┌─ DATA EXTRACT

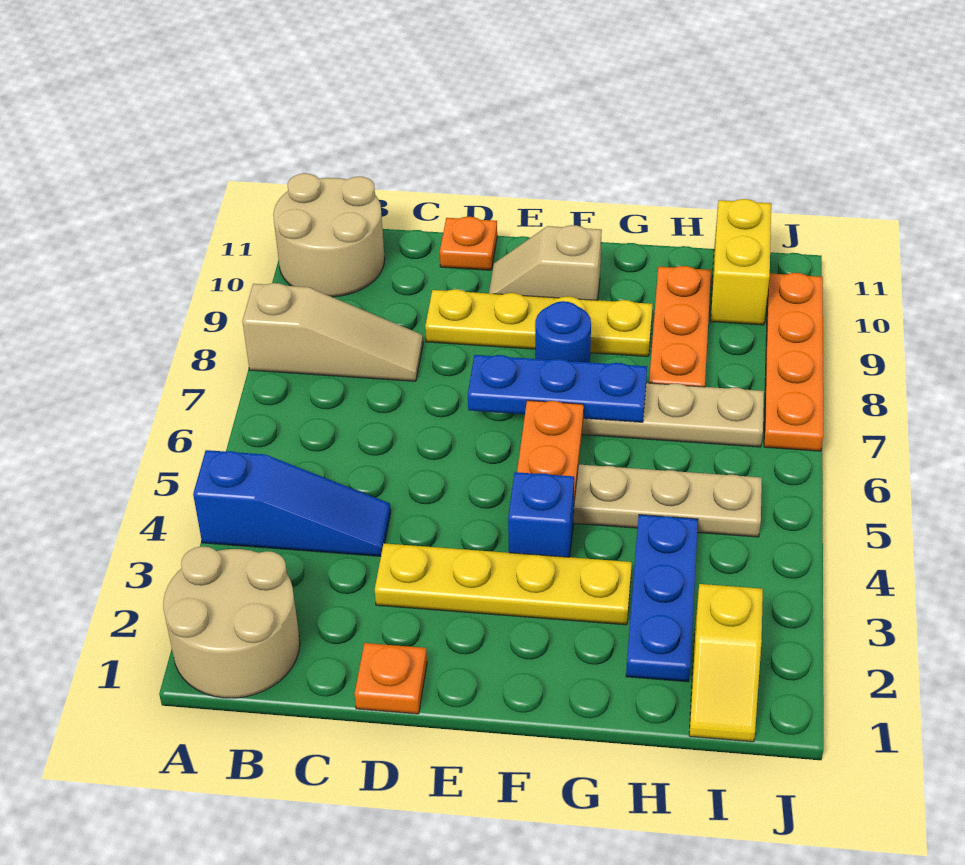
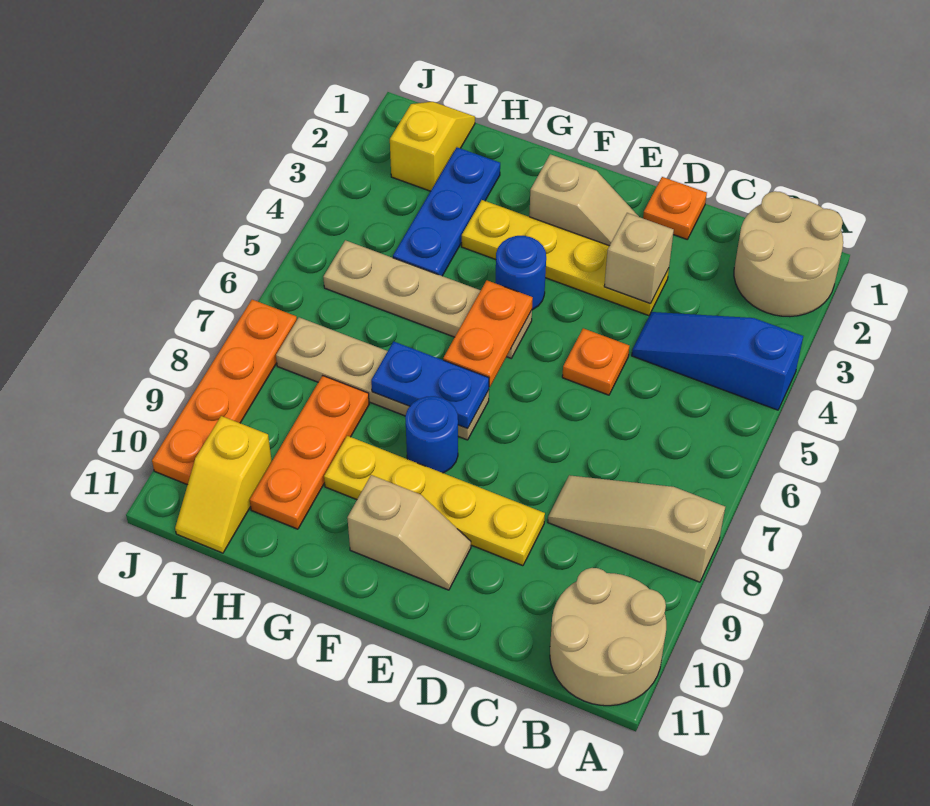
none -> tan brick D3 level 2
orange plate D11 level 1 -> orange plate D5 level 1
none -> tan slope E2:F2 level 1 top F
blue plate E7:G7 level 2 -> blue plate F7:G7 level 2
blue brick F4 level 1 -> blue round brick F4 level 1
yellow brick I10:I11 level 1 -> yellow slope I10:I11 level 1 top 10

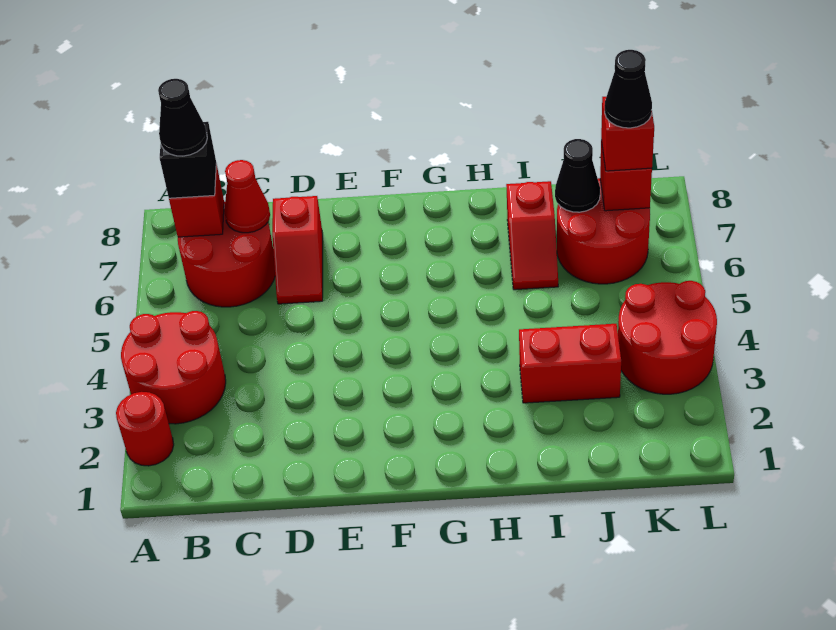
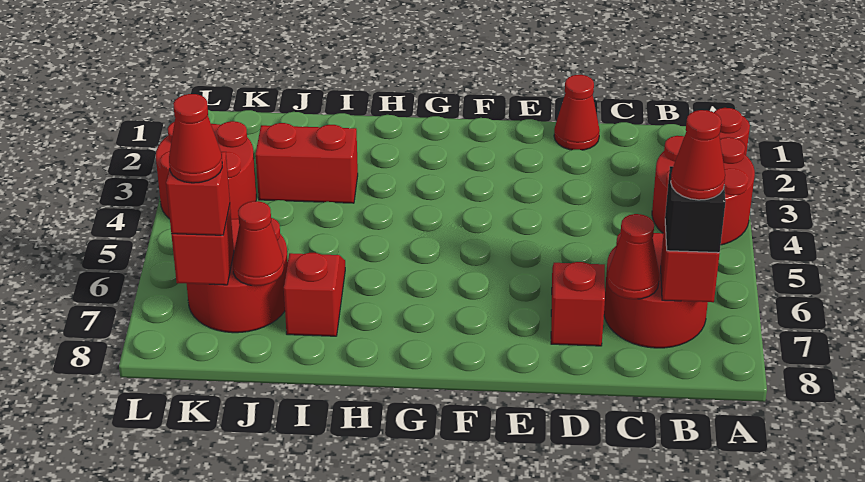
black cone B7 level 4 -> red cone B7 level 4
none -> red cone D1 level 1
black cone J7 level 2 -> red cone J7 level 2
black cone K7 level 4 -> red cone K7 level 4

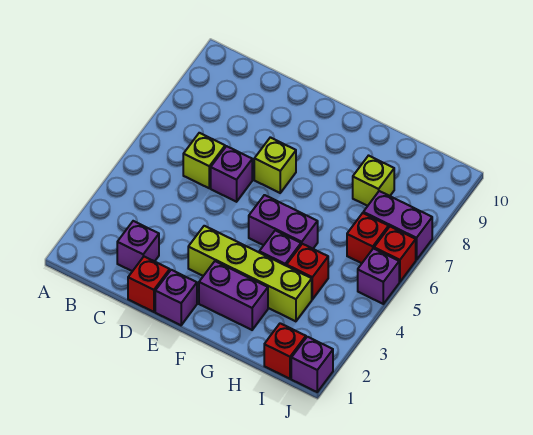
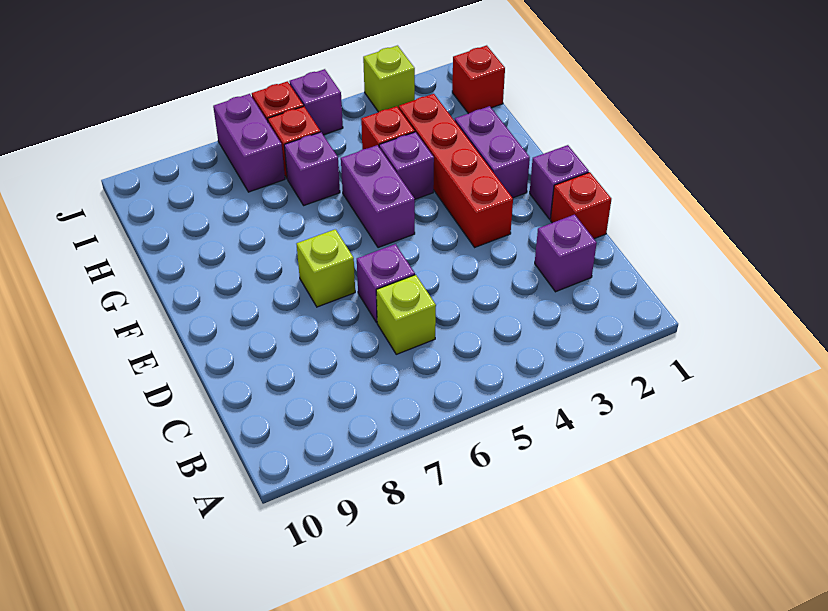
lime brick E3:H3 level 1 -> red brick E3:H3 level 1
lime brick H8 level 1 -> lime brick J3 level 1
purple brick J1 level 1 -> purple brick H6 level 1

└─
┌─ DATA EXTRACT

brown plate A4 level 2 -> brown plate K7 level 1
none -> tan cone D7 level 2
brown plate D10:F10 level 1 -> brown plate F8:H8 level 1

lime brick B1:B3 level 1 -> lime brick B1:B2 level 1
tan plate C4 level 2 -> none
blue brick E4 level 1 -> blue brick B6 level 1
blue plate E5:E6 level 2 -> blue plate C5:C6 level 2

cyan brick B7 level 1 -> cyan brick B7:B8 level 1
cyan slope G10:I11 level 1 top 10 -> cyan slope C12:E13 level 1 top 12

└─

#### EXERCISE PROMPT
Look above for the line holding "brown plate D10:F10" and the line holding "cyan slope G10:I11". Retype both, and every line between them, word for word and nothing else.

#### THE ANSWER
brown plate D10:F10 level 1 -> brown plate F8:H8 level 1

lime brick B1:B3 level 1 -> lime brick B1:B2 level 1
tan plate C4 level 2 -> none
blue brick E4 level 1 -> blue brick B6 level 1
blue plate E5:E6 level 2 -> blue plate C5:C6 level 2

cyan brick B7 level 1 -> cyan brick B7:B8 level 1
cyan slope G10:I11 level 1 top 10 -> cyan slope C12:E13 level 1 top 12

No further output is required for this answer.